→ **What to produce**: How many lines of the records contain the word "object"? Reply with the number alone.

→ **Saved data entries**:
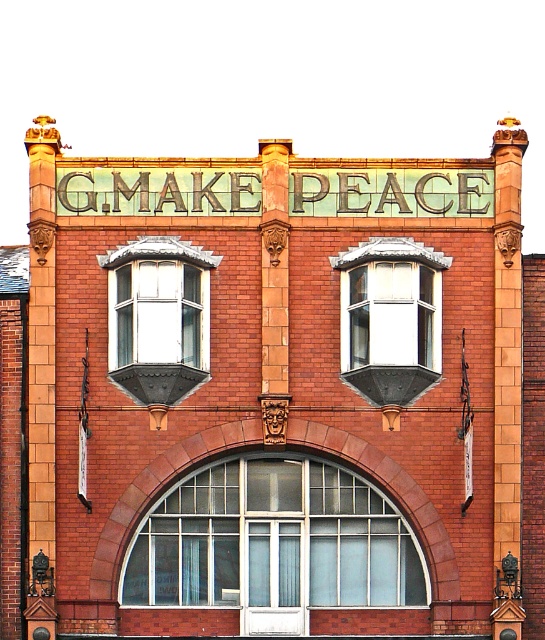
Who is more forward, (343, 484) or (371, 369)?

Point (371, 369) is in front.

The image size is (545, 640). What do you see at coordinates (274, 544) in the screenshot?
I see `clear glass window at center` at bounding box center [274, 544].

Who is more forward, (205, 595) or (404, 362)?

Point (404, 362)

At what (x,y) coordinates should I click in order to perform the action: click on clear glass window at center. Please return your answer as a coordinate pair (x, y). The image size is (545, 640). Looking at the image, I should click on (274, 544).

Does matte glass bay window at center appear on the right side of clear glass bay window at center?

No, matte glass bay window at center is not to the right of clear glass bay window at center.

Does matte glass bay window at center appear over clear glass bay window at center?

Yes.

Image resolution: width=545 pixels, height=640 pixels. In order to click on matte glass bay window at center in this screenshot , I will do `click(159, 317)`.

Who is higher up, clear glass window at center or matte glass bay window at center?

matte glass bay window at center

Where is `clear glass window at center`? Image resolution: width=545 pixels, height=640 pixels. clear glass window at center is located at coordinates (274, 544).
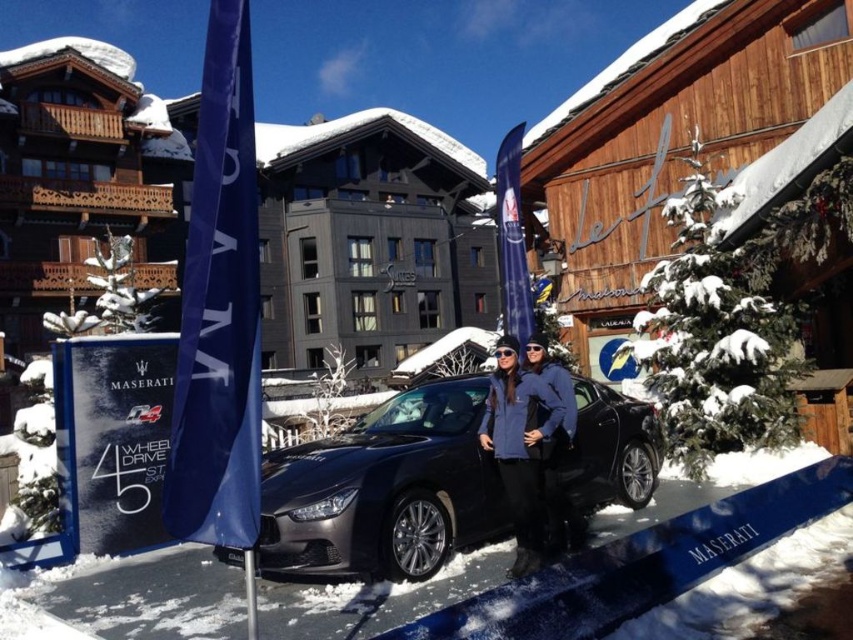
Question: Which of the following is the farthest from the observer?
...
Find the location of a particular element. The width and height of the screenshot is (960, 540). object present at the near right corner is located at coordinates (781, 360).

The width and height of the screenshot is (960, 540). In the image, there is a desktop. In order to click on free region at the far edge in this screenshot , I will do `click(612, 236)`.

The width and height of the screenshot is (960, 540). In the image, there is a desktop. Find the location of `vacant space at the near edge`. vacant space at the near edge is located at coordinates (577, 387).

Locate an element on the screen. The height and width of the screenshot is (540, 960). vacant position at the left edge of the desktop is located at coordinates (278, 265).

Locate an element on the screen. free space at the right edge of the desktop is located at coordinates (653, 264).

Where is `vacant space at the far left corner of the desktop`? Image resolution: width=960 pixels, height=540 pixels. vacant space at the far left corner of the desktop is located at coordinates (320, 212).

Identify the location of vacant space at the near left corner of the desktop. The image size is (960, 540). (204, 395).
* * *
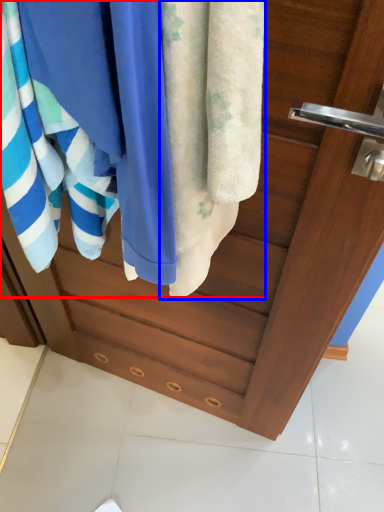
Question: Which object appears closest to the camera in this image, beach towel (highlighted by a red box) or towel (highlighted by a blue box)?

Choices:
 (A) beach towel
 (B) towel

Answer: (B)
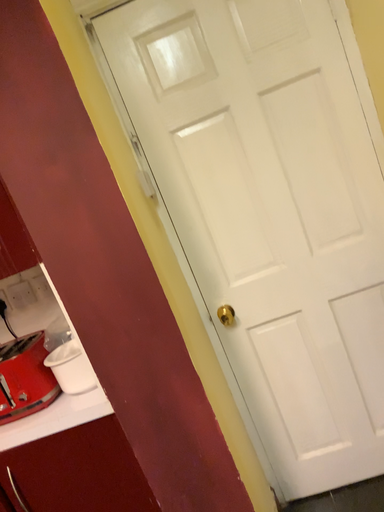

→ **Answer to the problem**: 2